Edit difference data
──────────

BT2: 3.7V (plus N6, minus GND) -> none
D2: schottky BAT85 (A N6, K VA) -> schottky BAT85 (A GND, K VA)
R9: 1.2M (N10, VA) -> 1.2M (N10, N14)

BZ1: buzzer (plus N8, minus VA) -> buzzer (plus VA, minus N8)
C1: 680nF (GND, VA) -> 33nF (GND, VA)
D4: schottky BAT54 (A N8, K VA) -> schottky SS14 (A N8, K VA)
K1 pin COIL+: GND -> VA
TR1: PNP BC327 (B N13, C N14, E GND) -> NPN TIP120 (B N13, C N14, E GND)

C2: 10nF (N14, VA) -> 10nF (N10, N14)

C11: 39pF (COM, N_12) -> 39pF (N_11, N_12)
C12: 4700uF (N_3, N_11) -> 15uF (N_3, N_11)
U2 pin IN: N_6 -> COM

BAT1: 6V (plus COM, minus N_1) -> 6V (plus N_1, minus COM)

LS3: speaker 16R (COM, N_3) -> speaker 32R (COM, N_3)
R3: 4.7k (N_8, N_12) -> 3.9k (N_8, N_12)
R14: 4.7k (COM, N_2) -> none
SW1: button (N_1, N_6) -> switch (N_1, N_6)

──────────

• **Your objective**: An exact copy of every record above is needed. Write it out word for word.

• **Response area**:
BT2: 3.7V (plus N6, minus GND) -> none
D2: schottky BAT85 (A N6, K VA) -> schottky BAT85 (A GND, K VA)
R9: 1.2M (N10, VA) -> 1.2M (N10, N14)

BZ1: buzzer (plus N8, minus VA) -> buzzer (plus VA, minus N8)
C1: 680nF (GND, VA) -> 33nF (GND, VA)
D4: schottky BAT54 (A N8, K VA) -> schottky SS14 (A N8, K VA)
K1 pin COIL+: GND -> VA
TR1: PNP BC327 (B N13, C N14, E GND) -> NPN TIP120 (B N13, C N14, E GND)

C2: 10nF (N14, VA) -> 10nF (N10, N14)

C11: 39pF (COM, N_12) -> 39pF (N_11, N_12)
C12: 4700uF (N_3, N_11) -> 15uF (N_3, N_11)
U2 pin IN: N_6 -> COM

BAT1: 6V (plus COM, minus N_1) -> 6V (plus N_1, minus COM)

LS3: speaker 16R (COM, N_3) -> speaker 32R (COM, N_3)
R3: 4.7k (N_8, N_12) -> 3.9k (N_8, N_12)
R14: 4.7k (COM, N_2) -> none
SW1: button (N_1, N_6) -> switch (N_1, N_6)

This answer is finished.